(TASK OBJECTIVE): Draw out every line with the word "orange" from the listing below.
........
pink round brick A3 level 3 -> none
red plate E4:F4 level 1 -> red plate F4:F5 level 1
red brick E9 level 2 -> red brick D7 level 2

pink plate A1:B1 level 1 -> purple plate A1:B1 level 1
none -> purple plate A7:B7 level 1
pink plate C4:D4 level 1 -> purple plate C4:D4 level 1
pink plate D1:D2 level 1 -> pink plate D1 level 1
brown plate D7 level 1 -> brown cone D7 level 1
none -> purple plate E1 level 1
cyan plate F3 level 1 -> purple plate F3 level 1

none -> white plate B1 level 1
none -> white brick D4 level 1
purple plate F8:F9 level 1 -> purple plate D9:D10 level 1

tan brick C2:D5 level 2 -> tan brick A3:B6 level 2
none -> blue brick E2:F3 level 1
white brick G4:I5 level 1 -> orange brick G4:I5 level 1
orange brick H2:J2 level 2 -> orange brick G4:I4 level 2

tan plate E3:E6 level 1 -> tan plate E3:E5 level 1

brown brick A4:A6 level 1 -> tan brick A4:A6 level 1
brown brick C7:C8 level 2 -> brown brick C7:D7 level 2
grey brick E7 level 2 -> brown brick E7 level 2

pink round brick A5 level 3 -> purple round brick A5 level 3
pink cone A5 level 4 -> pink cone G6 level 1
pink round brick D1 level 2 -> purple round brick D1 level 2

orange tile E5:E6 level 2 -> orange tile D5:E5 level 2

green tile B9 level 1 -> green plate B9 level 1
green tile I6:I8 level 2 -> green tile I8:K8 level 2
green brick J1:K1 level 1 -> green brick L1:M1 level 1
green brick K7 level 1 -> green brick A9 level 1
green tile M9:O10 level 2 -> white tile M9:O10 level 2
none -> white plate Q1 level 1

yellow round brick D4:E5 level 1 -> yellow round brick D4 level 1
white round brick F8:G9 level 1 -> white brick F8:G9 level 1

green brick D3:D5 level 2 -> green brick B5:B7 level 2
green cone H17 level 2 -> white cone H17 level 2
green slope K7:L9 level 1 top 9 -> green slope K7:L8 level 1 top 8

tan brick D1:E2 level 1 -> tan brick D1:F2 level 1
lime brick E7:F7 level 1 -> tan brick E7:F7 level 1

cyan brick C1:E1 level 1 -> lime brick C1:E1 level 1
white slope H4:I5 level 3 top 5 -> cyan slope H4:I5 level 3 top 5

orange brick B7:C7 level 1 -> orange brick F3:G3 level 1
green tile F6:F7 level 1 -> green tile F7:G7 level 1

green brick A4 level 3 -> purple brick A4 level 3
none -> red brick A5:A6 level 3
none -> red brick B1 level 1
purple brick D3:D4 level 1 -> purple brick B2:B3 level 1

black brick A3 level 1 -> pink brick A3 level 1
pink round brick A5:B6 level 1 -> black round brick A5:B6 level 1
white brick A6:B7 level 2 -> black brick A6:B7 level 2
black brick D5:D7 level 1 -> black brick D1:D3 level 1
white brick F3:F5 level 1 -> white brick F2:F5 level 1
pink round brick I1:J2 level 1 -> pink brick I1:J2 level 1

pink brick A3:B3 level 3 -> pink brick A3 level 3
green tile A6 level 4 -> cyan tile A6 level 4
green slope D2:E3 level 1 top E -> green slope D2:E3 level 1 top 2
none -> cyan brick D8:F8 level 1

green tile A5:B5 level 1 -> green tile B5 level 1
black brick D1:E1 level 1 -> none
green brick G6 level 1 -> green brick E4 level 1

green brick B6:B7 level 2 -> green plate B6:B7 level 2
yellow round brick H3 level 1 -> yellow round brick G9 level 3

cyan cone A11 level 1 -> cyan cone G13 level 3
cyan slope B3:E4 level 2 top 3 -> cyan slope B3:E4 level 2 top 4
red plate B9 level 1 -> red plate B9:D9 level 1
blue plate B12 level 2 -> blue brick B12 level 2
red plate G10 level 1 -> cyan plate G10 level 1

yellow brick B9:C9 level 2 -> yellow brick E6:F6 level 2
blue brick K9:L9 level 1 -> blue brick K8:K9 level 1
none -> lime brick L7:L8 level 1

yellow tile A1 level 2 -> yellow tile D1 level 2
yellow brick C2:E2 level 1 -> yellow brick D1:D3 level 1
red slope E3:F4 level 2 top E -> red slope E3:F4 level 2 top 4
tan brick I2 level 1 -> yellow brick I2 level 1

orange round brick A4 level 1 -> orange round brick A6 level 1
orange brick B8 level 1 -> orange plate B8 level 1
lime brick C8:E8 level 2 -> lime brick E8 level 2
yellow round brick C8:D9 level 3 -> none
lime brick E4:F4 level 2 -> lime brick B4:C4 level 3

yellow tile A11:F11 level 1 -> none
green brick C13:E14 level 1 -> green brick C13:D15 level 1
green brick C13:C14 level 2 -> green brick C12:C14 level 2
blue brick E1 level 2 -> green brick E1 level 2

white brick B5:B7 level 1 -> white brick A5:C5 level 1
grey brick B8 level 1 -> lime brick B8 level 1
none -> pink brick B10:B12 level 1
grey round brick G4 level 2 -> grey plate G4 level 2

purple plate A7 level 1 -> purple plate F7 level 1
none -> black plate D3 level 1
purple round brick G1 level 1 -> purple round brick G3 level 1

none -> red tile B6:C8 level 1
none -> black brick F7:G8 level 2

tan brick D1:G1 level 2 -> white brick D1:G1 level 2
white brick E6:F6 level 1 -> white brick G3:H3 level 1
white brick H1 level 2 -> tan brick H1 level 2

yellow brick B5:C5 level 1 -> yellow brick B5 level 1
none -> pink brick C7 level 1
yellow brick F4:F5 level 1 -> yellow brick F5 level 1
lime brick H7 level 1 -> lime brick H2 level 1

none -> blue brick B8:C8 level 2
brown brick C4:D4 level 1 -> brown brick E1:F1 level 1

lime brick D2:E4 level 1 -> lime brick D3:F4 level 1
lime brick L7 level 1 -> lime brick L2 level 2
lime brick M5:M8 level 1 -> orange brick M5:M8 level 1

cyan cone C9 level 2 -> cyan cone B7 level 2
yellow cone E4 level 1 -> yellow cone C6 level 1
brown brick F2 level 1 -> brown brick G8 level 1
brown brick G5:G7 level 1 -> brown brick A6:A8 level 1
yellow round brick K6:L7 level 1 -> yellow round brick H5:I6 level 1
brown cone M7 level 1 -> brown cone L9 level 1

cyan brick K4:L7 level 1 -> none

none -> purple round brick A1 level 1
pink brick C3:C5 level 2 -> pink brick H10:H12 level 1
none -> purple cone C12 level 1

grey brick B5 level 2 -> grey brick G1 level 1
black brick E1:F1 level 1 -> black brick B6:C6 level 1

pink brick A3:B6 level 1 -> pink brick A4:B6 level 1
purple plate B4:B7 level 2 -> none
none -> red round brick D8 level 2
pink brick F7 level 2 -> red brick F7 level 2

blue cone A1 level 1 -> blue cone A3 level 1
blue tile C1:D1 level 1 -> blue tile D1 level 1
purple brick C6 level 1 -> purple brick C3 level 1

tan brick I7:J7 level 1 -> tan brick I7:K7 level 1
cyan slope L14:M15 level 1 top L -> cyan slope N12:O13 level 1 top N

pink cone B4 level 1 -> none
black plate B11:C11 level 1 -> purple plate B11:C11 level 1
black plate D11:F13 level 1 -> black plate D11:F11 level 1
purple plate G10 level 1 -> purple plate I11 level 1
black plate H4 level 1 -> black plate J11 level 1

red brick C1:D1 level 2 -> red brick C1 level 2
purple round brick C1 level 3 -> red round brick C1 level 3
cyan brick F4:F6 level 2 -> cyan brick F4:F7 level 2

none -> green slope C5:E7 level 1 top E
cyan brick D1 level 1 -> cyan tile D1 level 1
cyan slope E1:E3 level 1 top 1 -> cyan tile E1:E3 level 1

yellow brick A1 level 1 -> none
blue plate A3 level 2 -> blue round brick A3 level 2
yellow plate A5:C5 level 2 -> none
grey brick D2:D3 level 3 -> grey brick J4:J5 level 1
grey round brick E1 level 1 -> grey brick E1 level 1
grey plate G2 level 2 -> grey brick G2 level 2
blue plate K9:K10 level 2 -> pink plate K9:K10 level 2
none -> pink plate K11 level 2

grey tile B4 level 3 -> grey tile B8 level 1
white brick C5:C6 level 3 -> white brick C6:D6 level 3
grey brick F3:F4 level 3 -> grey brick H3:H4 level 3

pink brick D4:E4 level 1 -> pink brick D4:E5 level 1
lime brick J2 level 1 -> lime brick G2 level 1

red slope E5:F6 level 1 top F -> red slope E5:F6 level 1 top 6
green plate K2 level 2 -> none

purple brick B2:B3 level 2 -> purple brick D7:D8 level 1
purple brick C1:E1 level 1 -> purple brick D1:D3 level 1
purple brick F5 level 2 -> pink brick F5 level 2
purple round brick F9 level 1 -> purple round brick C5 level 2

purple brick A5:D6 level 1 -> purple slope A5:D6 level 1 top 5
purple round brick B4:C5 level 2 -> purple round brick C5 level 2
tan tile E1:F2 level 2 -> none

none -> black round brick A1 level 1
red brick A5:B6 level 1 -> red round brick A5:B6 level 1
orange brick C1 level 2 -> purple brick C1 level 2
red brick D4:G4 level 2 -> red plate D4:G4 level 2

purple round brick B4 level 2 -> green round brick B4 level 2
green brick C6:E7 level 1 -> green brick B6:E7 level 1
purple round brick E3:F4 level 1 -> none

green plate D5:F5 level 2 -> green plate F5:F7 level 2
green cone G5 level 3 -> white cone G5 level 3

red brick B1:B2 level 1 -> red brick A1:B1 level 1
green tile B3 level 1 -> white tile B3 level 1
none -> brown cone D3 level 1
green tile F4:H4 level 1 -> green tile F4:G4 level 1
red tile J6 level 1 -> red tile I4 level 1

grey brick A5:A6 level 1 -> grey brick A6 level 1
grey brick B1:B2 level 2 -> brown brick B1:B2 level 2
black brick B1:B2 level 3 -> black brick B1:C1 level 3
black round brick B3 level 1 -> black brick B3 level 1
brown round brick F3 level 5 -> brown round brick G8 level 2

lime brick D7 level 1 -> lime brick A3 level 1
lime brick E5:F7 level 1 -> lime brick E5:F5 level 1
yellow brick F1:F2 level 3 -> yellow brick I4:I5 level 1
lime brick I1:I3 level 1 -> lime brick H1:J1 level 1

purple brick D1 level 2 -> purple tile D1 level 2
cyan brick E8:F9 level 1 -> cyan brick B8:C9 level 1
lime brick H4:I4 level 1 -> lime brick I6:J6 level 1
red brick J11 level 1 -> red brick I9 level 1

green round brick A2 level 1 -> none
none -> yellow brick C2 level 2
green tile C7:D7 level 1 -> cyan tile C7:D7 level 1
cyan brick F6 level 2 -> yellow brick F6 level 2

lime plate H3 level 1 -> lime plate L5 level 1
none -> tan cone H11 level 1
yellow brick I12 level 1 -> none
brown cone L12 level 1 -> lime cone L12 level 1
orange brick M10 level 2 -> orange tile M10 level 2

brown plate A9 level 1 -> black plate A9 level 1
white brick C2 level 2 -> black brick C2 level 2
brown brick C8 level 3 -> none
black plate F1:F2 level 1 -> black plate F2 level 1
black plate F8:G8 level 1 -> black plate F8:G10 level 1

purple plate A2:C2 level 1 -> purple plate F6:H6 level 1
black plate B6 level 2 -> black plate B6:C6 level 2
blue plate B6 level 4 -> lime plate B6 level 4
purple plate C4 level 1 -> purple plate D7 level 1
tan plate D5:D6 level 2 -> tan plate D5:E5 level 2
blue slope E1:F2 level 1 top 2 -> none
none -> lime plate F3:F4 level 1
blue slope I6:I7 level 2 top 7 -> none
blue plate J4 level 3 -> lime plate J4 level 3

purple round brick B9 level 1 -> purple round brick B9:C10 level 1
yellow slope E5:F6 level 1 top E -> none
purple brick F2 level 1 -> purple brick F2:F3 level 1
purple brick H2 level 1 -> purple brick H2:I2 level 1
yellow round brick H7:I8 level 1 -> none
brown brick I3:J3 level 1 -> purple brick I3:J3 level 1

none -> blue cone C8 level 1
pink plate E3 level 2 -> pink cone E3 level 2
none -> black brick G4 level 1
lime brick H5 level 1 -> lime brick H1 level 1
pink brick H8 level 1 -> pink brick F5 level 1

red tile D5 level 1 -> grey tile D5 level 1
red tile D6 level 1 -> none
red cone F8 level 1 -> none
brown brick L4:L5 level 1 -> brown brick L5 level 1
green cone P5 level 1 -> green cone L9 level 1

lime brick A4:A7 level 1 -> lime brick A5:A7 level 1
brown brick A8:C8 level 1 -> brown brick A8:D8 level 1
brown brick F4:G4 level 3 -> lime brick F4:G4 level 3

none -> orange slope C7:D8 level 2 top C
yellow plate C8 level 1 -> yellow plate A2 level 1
........
(REPLY TO THE TASK):
white brick G4:I5 level 1 -> orange brick G4:I5 level 1
orange brick H2:J2 level 2 -> orange brick G4:I4 level 2
orange tile E5:E6 level 2 -> orange tile D5:E5 level 2
orange brick B7:C7 level 1 -> orange brick F3:G3 level 1
orange round brick A4 level 1 -> orange round brick A6 level 1
orange brick B8 level 1 -> orange plate B8 level 1
lime brick M5:M8 level 1 -> orange brick M5:M8 level 1
orange brick C1 level 2 -> purple brick C1 level 2
orange brick M10 level 2 -> orange tile M10 level 2
none -> orange slope C7:D8 level 2 top C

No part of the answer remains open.